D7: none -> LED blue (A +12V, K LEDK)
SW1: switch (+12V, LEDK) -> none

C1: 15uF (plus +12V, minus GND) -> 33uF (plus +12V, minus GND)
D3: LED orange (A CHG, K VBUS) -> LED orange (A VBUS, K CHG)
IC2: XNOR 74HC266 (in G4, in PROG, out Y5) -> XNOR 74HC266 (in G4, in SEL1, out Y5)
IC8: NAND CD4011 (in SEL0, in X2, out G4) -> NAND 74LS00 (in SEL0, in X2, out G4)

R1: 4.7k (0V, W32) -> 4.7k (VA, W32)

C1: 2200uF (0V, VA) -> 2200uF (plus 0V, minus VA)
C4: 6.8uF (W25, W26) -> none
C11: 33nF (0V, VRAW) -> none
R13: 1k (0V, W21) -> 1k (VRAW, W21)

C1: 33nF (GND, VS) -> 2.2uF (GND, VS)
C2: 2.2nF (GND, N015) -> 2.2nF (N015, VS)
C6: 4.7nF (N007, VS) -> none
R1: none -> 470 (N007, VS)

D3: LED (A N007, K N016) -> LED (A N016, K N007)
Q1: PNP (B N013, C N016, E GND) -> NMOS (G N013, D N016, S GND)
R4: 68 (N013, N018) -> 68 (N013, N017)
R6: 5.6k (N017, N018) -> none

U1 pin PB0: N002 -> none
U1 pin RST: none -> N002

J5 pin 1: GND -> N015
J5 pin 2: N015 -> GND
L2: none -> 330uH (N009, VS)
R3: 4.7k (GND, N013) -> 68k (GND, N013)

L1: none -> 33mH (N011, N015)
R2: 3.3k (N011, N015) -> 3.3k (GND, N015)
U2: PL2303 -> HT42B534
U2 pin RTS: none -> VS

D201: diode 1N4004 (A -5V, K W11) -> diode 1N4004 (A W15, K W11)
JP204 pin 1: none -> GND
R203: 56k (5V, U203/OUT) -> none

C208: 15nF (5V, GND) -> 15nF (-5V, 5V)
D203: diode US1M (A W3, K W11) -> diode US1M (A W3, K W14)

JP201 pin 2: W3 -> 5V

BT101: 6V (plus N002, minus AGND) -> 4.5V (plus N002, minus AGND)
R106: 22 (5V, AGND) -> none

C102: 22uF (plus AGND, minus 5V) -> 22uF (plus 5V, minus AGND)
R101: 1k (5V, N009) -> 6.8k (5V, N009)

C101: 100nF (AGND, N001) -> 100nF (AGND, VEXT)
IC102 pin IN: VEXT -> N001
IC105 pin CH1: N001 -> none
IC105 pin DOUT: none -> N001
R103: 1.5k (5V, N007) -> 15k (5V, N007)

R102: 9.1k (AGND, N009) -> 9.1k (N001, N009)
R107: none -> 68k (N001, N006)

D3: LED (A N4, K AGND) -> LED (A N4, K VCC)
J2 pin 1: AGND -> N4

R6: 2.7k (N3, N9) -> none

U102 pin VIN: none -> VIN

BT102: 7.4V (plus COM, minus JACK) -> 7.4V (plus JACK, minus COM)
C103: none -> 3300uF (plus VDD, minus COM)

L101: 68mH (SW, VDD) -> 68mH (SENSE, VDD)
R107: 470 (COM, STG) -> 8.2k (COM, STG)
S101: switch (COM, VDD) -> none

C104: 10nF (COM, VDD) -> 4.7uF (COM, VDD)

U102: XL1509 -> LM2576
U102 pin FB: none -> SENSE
☆ ☆ ☆ ☆ ☆
### Problem:
Down to the last character, restate every record.

### Exercise answer:
D7: none -> LED blue (A +12V, K LEDK)
SW1: switch (+12V, LEDK) -> none

C1: 15uF (plus +12V, minus GND) -> 33uF (plus +12V, minus GND)
D3: LED orange (A CHG, K VBUS) -> LED orange (A VBUS, K CHG)
IC2: XNOR 74HC266 (in G4, in PROG, out Y5) -> XNOR 74HC266 (in G4, in SEL1, out Y5)
IC8: NAND CD4011 (in SEL0, in X2, out G4) -> NAND 74LS00 (in SEL0, in X2, out G4)

R1: 4.7k (0V, W32) -> 4.7k (VA, W32)

C1: 2200uF (0V, VA) -> 2200uF (plus 0V, minus VA)
C4: 6.8uF (W25, W26) -> none
C11: 33nF (0V, VRAW) -> none
R13: 1k (0V, W21) -> 1k (VRAW, W21)

C1: 33nF (GND, VS) -> 2.2uF (GND, VS)
C2: 2.2nF (GND, N015) -> 2.2nF (N015, VS)
C6: 4.7nF (N007, VS) -> none
R1: none -> 470 (N007, VS)

D3: LED (A N007, K N016) -> LED (A N016, K N007)
Q1: PNP (B N013, C N016, E GND) -> NMOS (G N013, D N016, S GND)
R4: 68 (N013, N018) -> 68 (N013, N017)
R6: 5.6k (N017, N018) -> none

U1 pin PB0: N002 -> none
U1 pin RST: none -> N002

J5 pin 1: GND -> N015
J5 pin 2: N015 -> GND
L2: none -> 330uH (N009, VS)
R3: 4.7k (GND, N013) -> 68k (GND, N013)

L1: none -> 33mH (N011, N015)
R2: 3.3k (N011, N015) -> 3.3k (GND, N015)
U2: PL2303 -> HT42B534
U2 pin RTS: none -> VS

D201: diode 1N4004 (A -5V, K W11) -> diode 1N4004 (A W15, K W11)
JP204 pin 1: none -> GND
R203: 56k (5V, U203/OUT) -> none

C208: 15nF (5V, GND) -> 15nF (-5V, 5V)
D203: diode US1M (A W3, K W11) -> diode US1M (A W3, K W14)

JP201 pin 2: W3 -> 5V

BT101: 6V (plus N002, minus AGND) -> 4.5V (plus N002, minus AGND)
R106: 22 (5V, AGND) -> none

C102: 22uF (plus AGND, minus 5V) -> 22uF (plus 5V, minus AGND)
R101: 1k (5V, N009) -> 6.8k (5V, N009)

C101: 100nF (AGND, N001) -> 100nF (AGND, VEXT)
IC102 pin IN: VEXT -> N001
IC105 pin CH1: N001 -> none
IC105 pin DOUT: none -> N001
R103: 1.5k (5V, N007) -> 15k (5V, N007)

R102: 9.1k (AGND, N009) -> 9.1k (N001, N009)
R107: none -> 68k (N001, N006)

D3: LED (A N4, K AGND) -> LED (A N4, K VCC)
J2 pin 1: AGND -> N4

R6: 2.7k (N3, N9) -> none

U102 pin VIN: none -> VIN

BT102: 7.4V (plus COM, minus JACK) -> 7.4V (plus JACK, minus COM)
C103: none -> 3300uF (plus VDD, minus COM)

L101: 68mH (SW, VDD) -> 68mH (SENSE, VDD)
R107: 470 (COM, STG) -> 8.2k (COM, STG)
S101: switch (COM, VDD) -> none

C104: 10nF (COM, VDD) -> 4.7uF (COM, VDD)

U102: XL1509 -> LM2576
U102 pin FB: none -> SENSE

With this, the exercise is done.